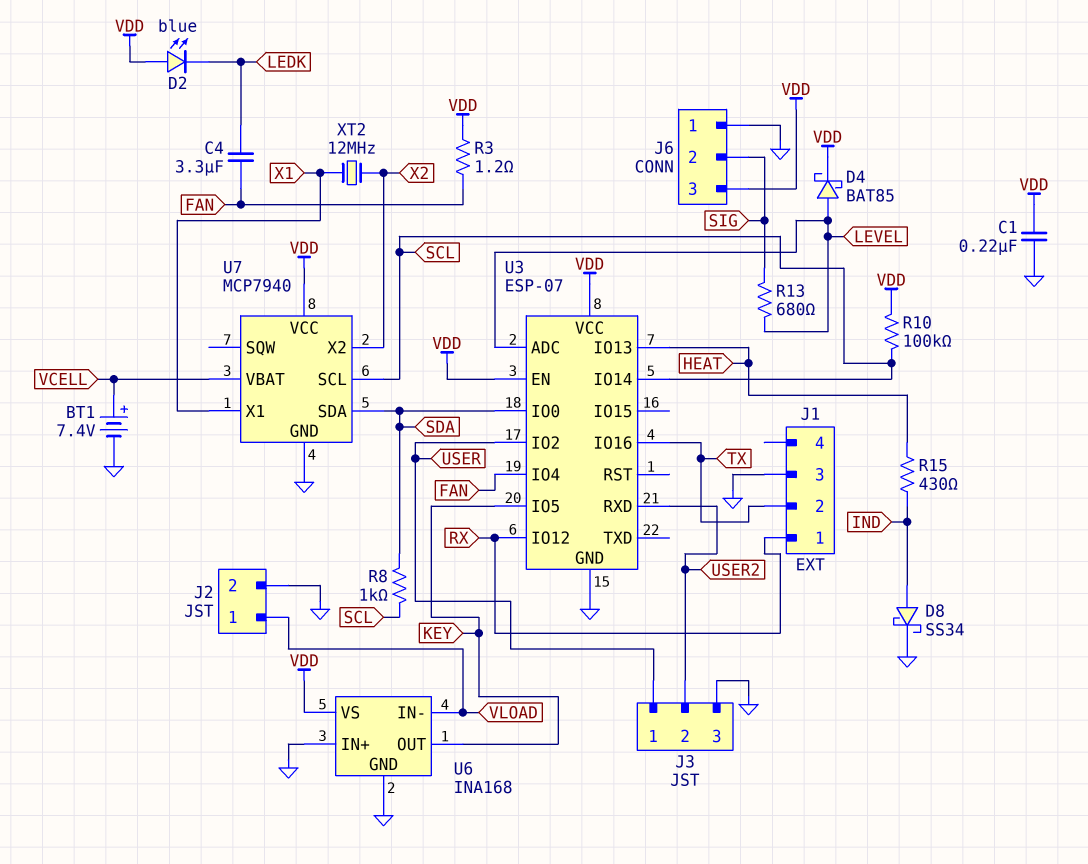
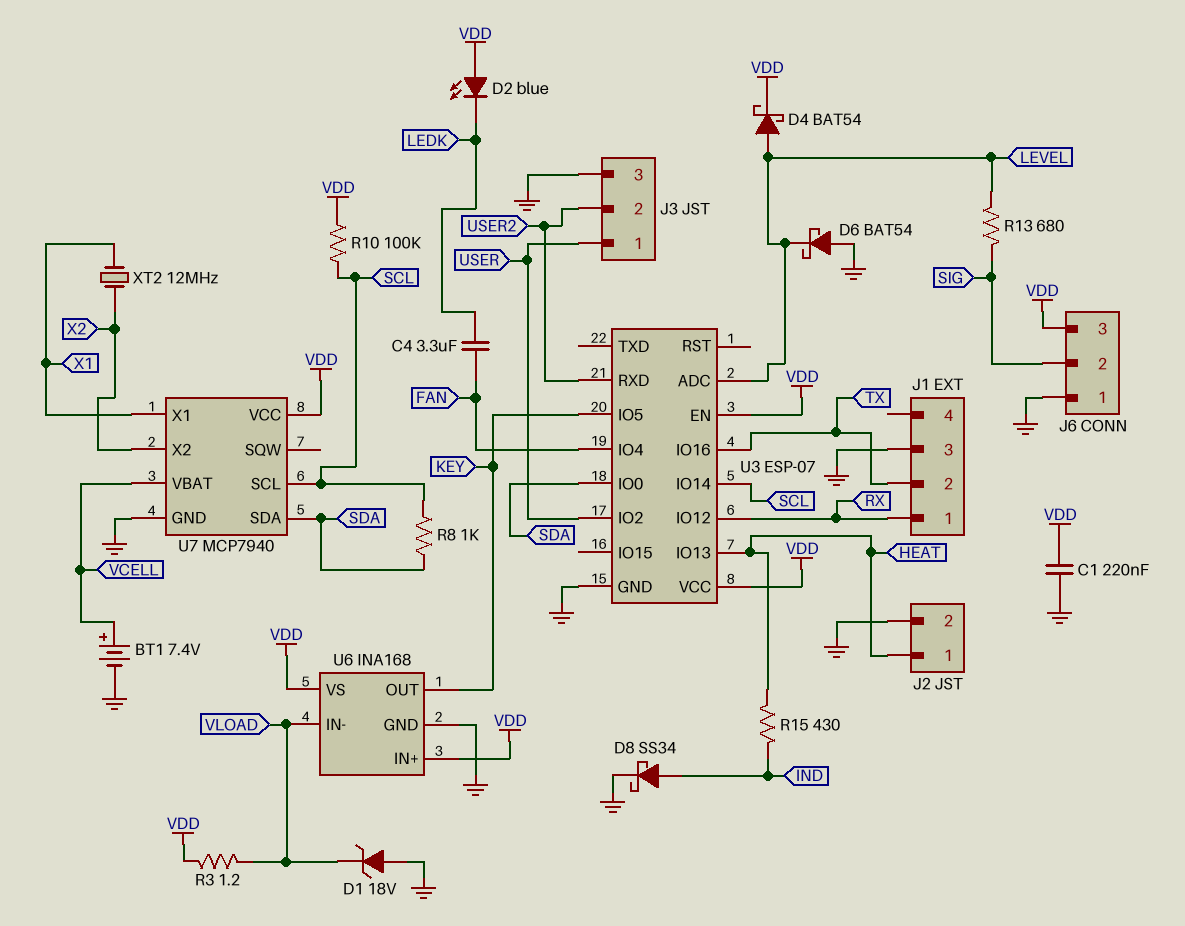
D1: none -> zener 18V (A GND, K VLOAD)
D4: schottky BAT85 (A LEVEL, K VDD) -> schottky BAT54 (A LEVEL, K VDD)
D6: none -> schottky BAT54 (A GND, K LEVEL)
J2 pin 1: VLOAD -> HEAT
R3: 1.2 (FAN, VDD) -> 1.2 (VDD, VLOAD)
U6 pin IN+: GND -> VDD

#### [WHAT TO WORK ON]
What is needed is an exact copy of the lines from the one containing "D4: schottky BAT85" through the last line of the records above, both included.

#### [SOLUTION]
D4: schottky BAT85 (A LEVEL, K VDD) -> schottky BAT54 (A LEVEL, K VDD)
D6: none -> schottky BAT54 (A GND, K LEVEL)
J2 pin 1: VLOAD -> HEAT
R3: 1.2 (FAN, VDD) -> 1.2 (VDD, VLOAD)
U6 pin IN+: GND -> VDD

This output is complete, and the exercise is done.